### Problem to solve
Search through the entries for the word "lime" and copy every line that has it.

### Entries supplied
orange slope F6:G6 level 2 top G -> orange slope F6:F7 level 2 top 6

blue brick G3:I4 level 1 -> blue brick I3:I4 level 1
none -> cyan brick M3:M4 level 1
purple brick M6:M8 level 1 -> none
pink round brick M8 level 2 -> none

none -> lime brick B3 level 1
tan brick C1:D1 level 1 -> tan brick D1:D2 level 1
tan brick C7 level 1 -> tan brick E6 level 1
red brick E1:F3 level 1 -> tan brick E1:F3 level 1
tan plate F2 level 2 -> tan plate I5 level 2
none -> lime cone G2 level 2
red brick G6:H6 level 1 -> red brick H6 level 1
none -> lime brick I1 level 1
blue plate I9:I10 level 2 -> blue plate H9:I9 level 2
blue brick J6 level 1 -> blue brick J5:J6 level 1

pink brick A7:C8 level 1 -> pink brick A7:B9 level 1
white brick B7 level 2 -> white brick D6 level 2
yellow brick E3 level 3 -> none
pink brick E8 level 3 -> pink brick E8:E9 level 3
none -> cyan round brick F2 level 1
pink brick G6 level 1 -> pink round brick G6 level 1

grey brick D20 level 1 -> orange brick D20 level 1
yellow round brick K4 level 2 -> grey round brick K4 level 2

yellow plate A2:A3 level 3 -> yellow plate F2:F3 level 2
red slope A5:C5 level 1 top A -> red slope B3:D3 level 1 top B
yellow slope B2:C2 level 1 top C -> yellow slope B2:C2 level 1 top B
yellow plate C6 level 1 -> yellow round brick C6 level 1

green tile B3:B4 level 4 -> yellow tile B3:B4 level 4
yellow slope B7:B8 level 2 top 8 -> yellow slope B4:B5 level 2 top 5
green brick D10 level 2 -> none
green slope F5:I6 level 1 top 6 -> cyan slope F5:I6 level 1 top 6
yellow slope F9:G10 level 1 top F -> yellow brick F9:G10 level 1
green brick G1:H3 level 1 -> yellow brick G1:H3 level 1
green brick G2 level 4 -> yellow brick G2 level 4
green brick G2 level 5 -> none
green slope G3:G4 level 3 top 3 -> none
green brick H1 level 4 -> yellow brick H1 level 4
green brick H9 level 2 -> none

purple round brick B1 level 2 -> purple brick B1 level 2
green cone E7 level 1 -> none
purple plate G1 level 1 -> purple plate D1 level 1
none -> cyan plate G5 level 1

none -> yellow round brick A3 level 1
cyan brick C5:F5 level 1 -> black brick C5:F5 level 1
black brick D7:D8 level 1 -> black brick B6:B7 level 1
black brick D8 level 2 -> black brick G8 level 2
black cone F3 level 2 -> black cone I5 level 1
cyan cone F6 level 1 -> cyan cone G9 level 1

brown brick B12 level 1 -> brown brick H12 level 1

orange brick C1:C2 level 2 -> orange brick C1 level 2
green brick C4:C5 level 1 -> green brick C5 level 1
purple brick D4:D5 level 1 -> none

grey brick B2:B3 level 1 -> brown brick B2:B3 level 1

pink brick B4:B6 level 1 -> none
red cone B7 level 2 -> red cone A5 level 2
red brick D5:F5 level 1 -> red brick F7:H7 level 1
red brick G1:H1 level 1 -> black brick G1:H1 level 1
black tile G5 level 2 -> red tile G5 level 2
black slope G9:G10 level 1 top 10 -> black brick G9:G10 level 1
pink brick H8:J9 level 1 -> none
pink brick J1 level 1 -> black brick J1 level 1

### Expected answer
none -> lime brick B3 level 1
none -> lime cone G2 level 2
none -> lime brick I1 level 1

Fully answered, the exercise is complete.